### The problem
Word for word, output the data, with none of its pictures.

[Stored items from a collection]
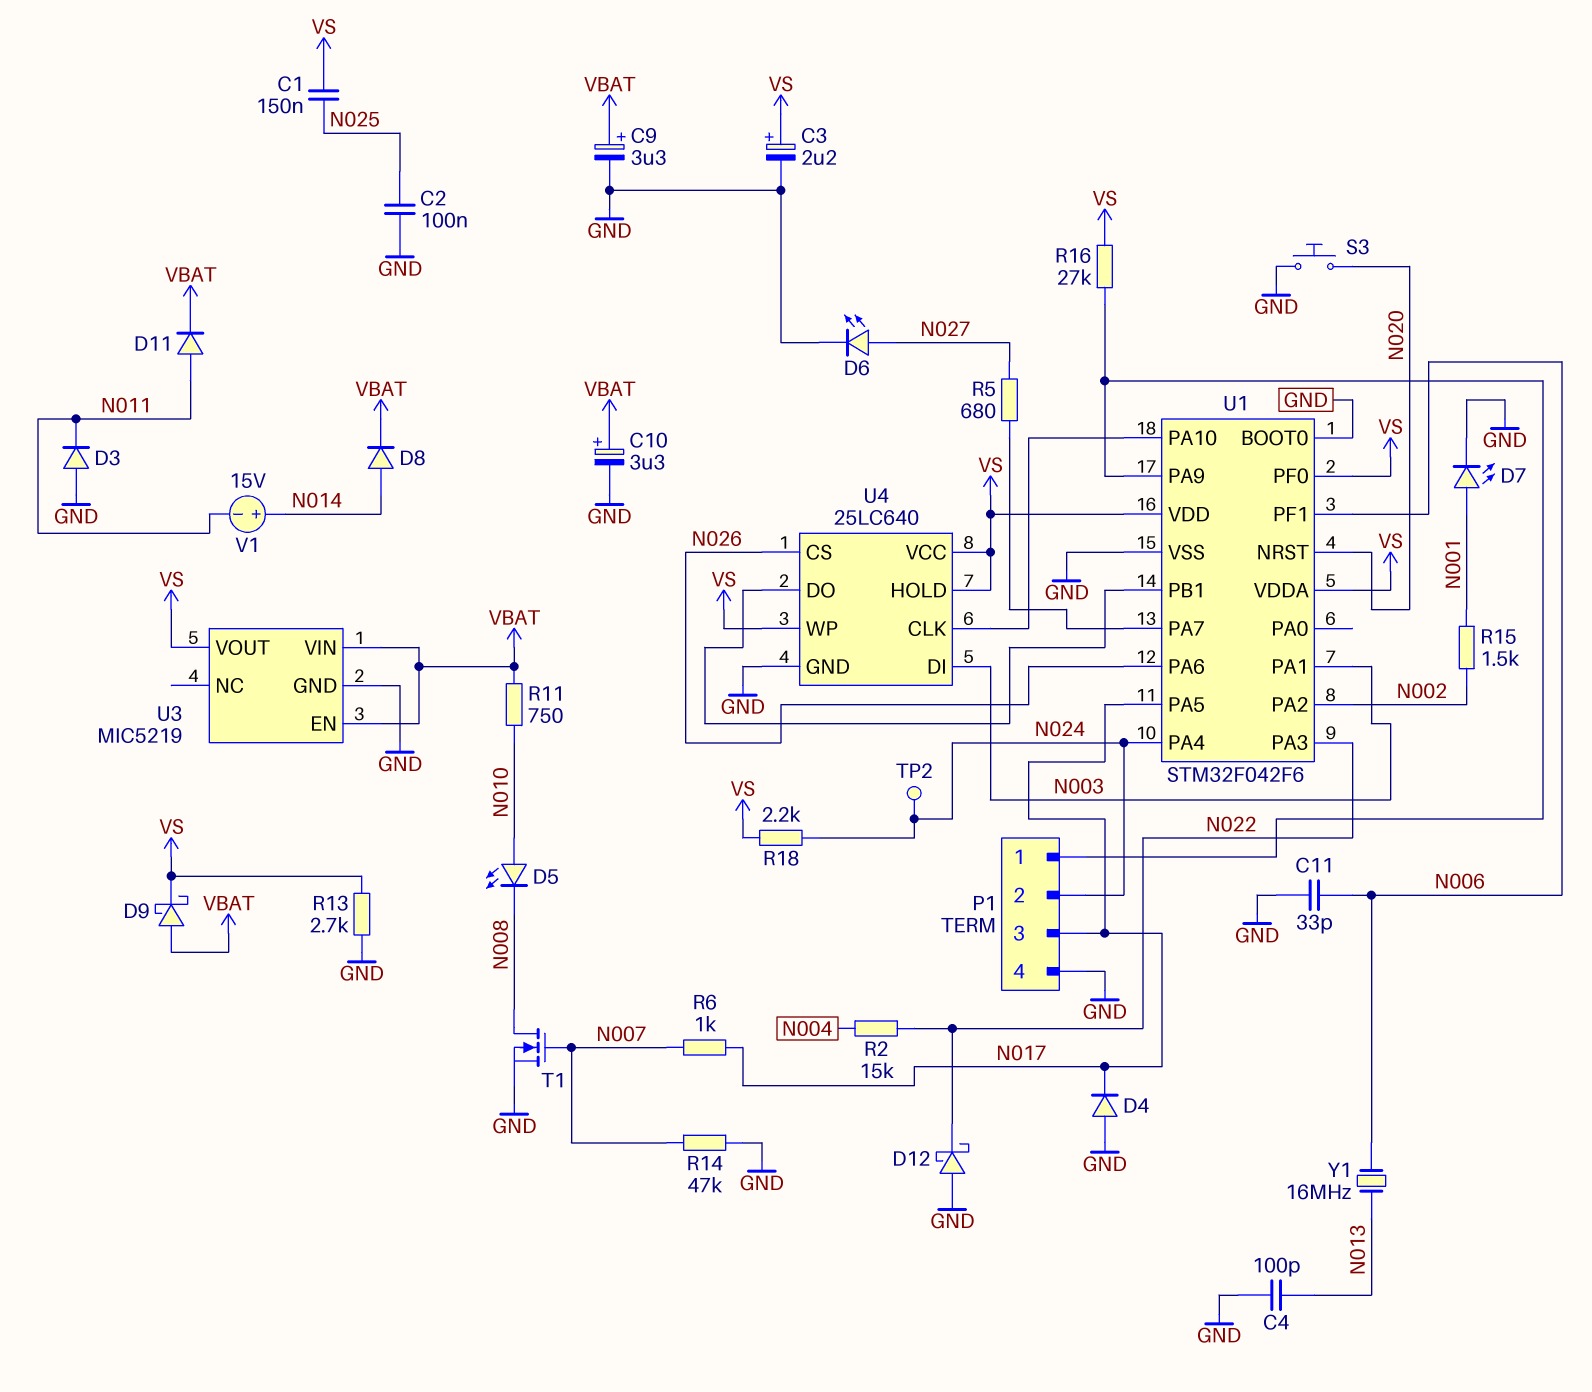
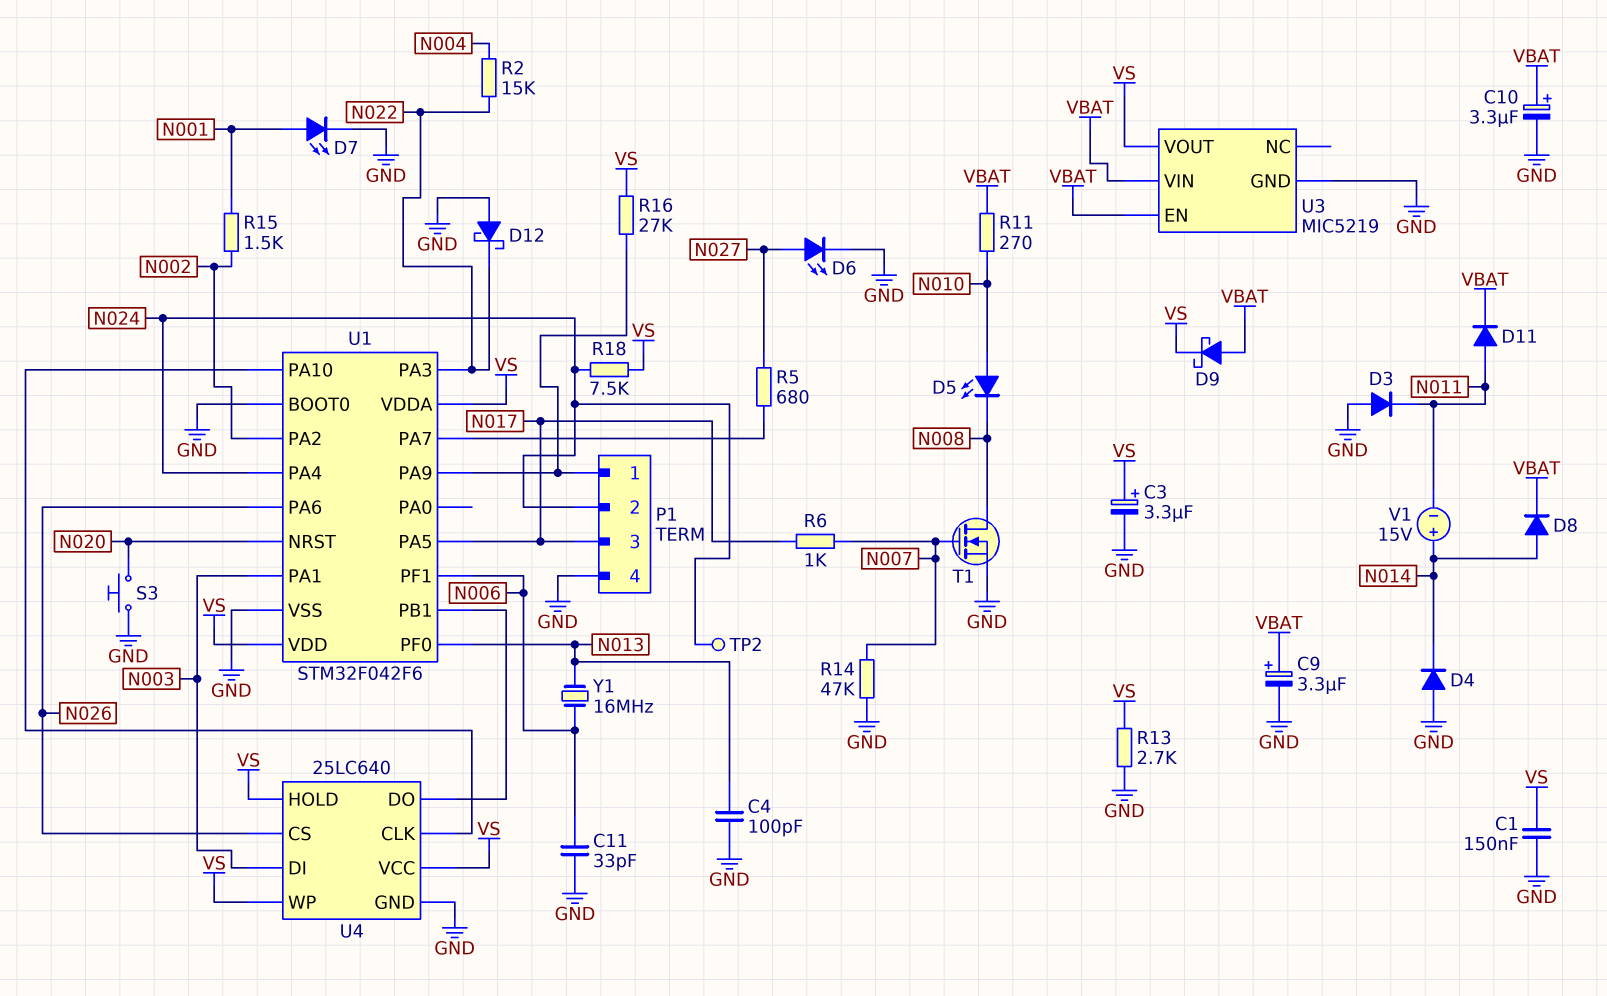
C1: 150nF (N025, VS) -> 150nF (GND, VS)
C2: 100nF (GND, N025) -> none
C3: 2.2uF (plus VS, minus GND) -> 3.3uF (plus VS, minus GND)
D4: diode (A GND, K N017) -> diode (A GND, K N014)
R11: 750 (N010, VBAT) -> 270 (N010, VBAT)
R18: 2.2k (N024, VS) -> 7.5k (N024, VS)
U1 pin PF0: VS -> N013

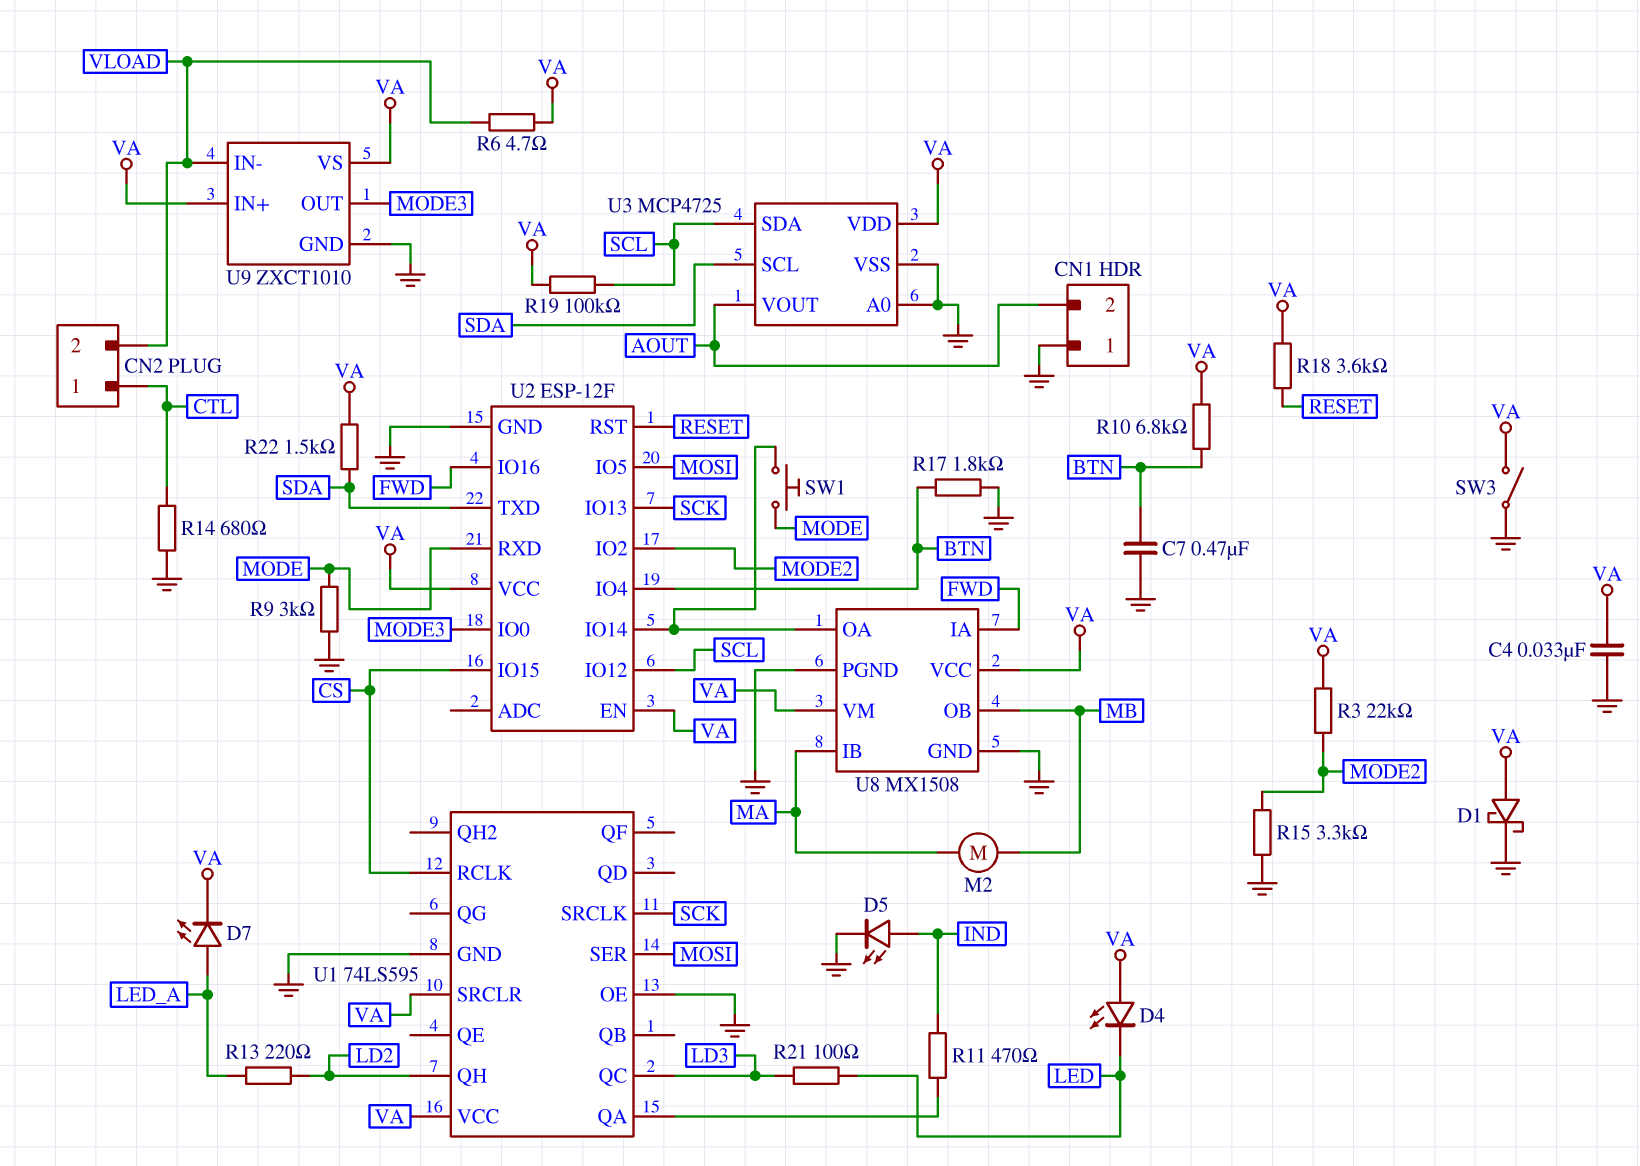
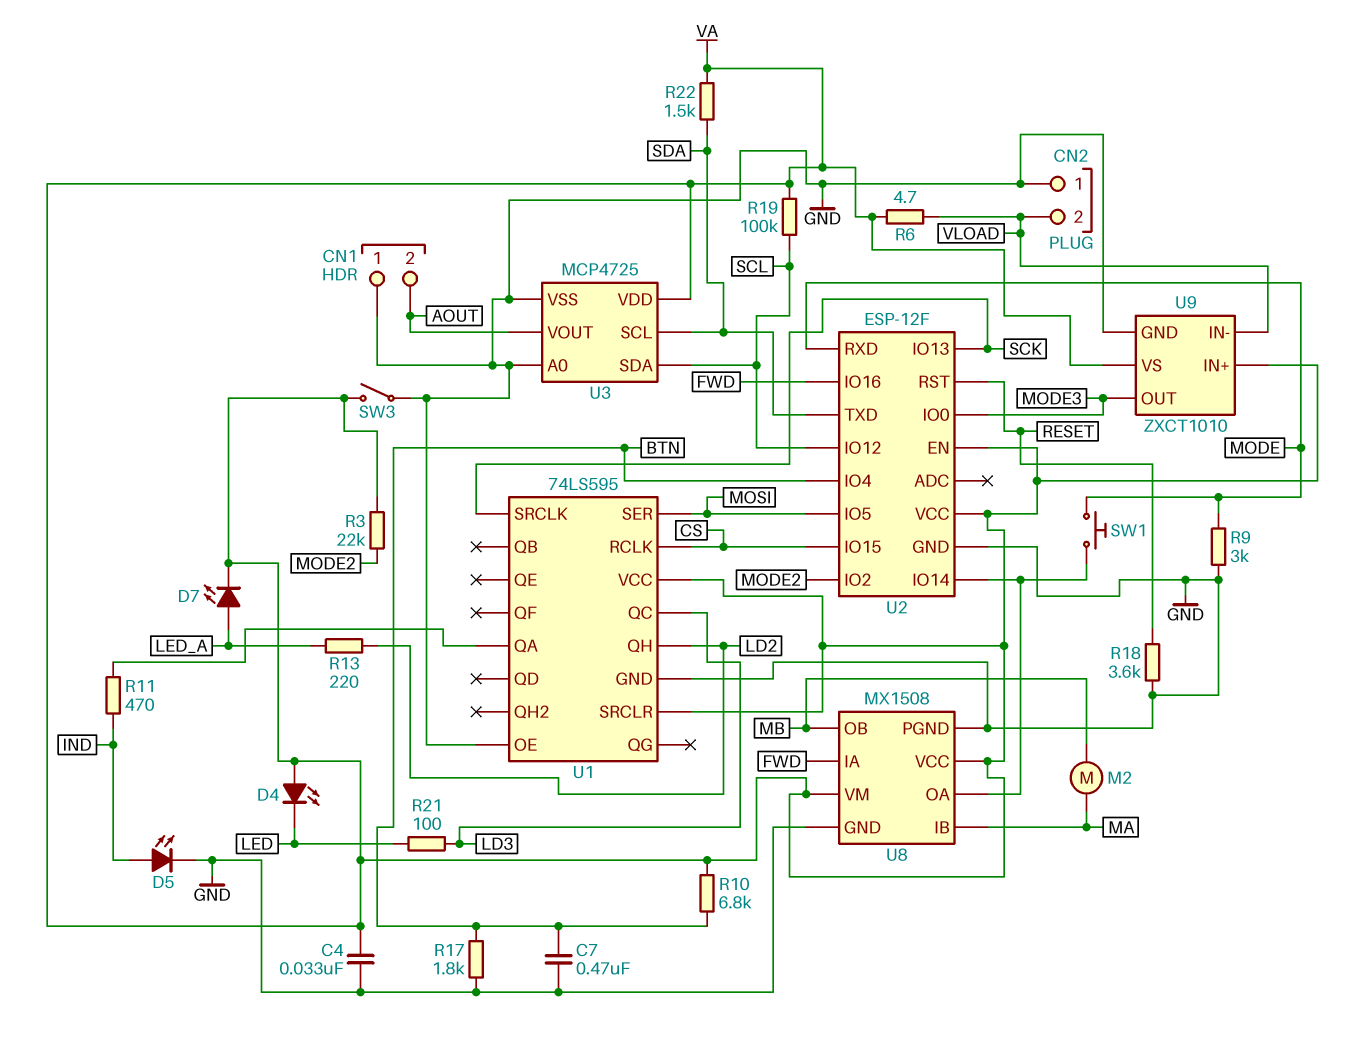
CN2 pin 1: CTL -> GND
D1: schottky (A VA, K GND) -> none
R14: 680 (CTL, GND) -> none
R15: 3.3k (GND, MODE2) -> none
R18: 3.6k (RESET, VA) -> 3.6k (GND, RESET)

### Exercise response
C1: 150nF (N025, VS) -> 150nF (GND, VS)
C2: 100nF (GND, N025) -> none
C3: 2.2uF (plus VS, minus GND) -> 3.3uF (plus VS, minus GND)
D4: diode (A GND, K N017) -> diode (A GND, K N014)
R11: 750 (N010, VBAT) -> 270 (N010, VBAT)
R18: 2.2k (N024, VS) -> 7.5k (N024, VS)
U1 pin PF0: VS -> N013

CN2 pin 1: CTL -> GND
D1: schottky (A VA, K GND) -> none
R14: 680 (CTL, GND) -> none
R15: 3.3k (GND, MODE2) -> none
R18: 3.6k (RESET, VA) -> 3.6k (GND, RESET)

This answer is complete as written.